(Items excerpted from a collection)
◇ ◇ ◇ ◇ ◇

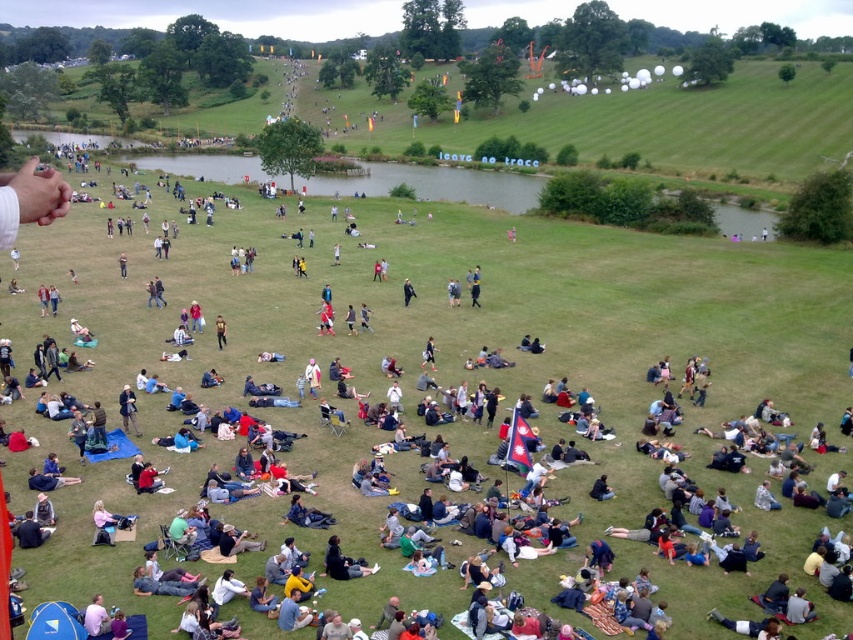
You are a photographer standing at the edge of the field, wanting to capture both the dark blue fabric jacket at center and the brown leather jacket at center in a single wide shot. Given that your camera has a maximum focal length that allows capturing subjects up to 10 meters apart, will you be able to include both jackets in the frame?

The distance between the dark blue fabric jacket at center and the brown leather jacket at center is 10.87 meters. Since your camera can only capture up to 10 meters, you won need to move closer or adjust your position to ensure both jackets fit within the frame.

You are standing at the edge of the field and see both the dark blue fabric jacket at center and the brown leather jacket at center. Which jacket is closer to you?

The dark blue fabric jacket at center is closer to you because it is in front of the brown leather jacket at center.

You are standing at the edge of the field and see both the dark blue fabric jacket at center and the brown leather jacket at center. Which jacket is positioned lower in the image?

The dark blue fabric jacket at center is positioned lower in the image because it is located below the brown leather jacket at center.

◇ ◇ ◇ ◇ ◇

▸ Problem description
Rewrite all the items above, swapping "edge of the field" for "edge of the parking lot" and keeping everything else the same. Omit the pictures from your answer.

▸ Response to this exercise
You are a photographer standing at the edge of the parking lot, wanting to capture both the dark blue fabric jacket at center and the brown leather jacket at center in a single wide shot. Given that your camera has a maximum focal length that allows capturing subjects up to 10 meters apart, will you be able to include both jackets in the frame?

The distance between the dark blue fabric jacket at center and the brown leather jacket at center is 10.87 meters. Since your camera can only capture up to 10 meters, you won need to move closer or adjust your position to ensure both jackets fit within the frame.

You are standing at the edge of the parking lot and see both the dark blue fabric jacket at center and the brown leather jacket at center. Which jacket is closer to you?

The dark blue fabric jacket at center is closer to you because it is in front of the brown leather jacket at center.

You are standing at the edge of the parking lot and see both the dark blue fabric jacket at center and the brown leather jacket at center. Which jacket is positioned lower in the image?

The dark blue fabric jacket at center is positioned lower in the image because it is located below the brown leather jacket at center.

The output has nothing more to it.